─── DATA RECORDS ───

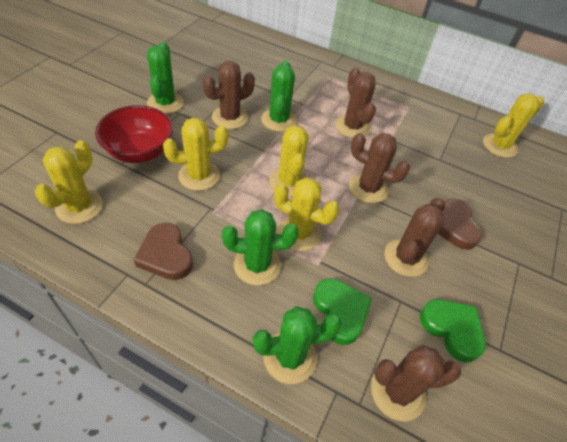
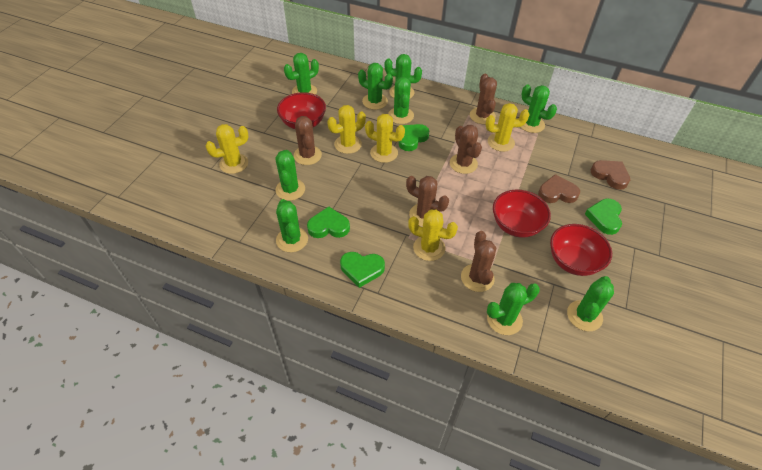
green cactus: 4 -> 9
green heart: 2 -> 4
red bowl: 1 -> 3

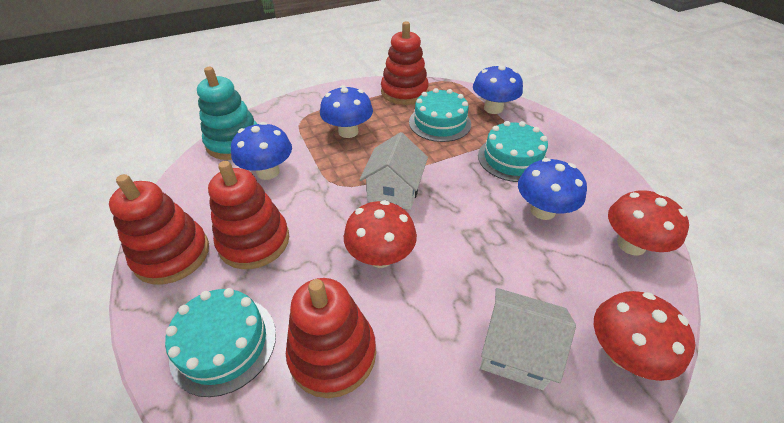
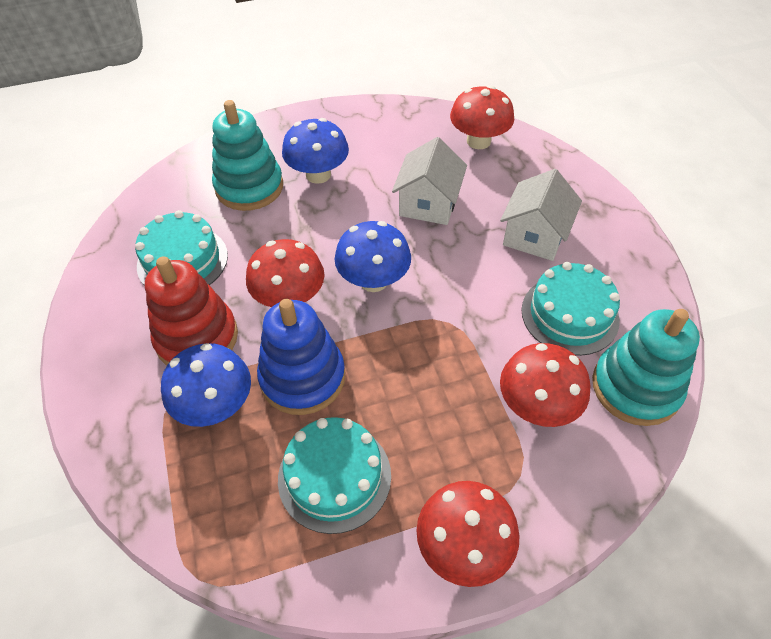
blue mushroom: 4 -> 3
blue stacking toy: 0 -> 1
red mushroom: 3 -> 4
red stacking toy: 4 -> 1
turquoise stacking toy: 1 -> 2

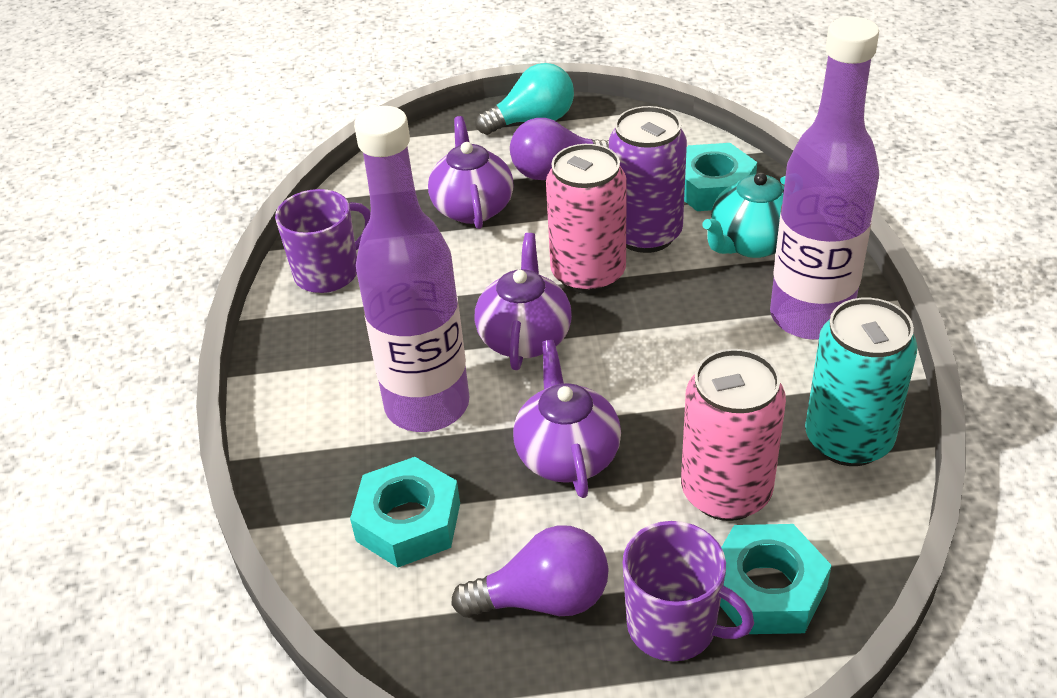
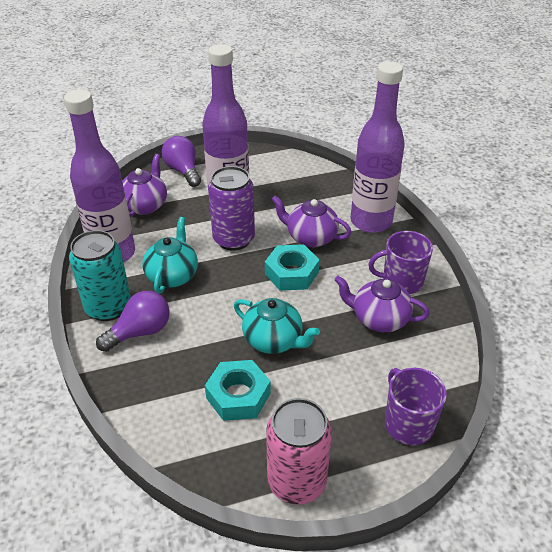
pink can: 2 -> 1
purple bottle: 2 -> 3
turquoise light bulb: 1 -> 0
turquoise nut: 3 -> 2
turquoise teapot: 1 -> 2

───

:: EXERCISE OBJECTIVE ::
Transcribe the material exactly, and leave out whatever pictures it holds.

:: ANSWER SPACE ::
green cactus: 4 -> 9
green heart: 2 -> 4
red bowl: 1 -> 3

blue mushroom: 4 -> 3
blue stacking toy: 0 -> 1
red mushroom: 3 -> 4
red stacking toy: 4 -> 1
turquoise stacking toy: 1 -> 2

pink can: 2 -> 1
purple bottle: 2 -> 3
turquoise light bulb: 1 -> 0
turquoise nut: 3 -> 2
turquoise teapot: 1 -> 2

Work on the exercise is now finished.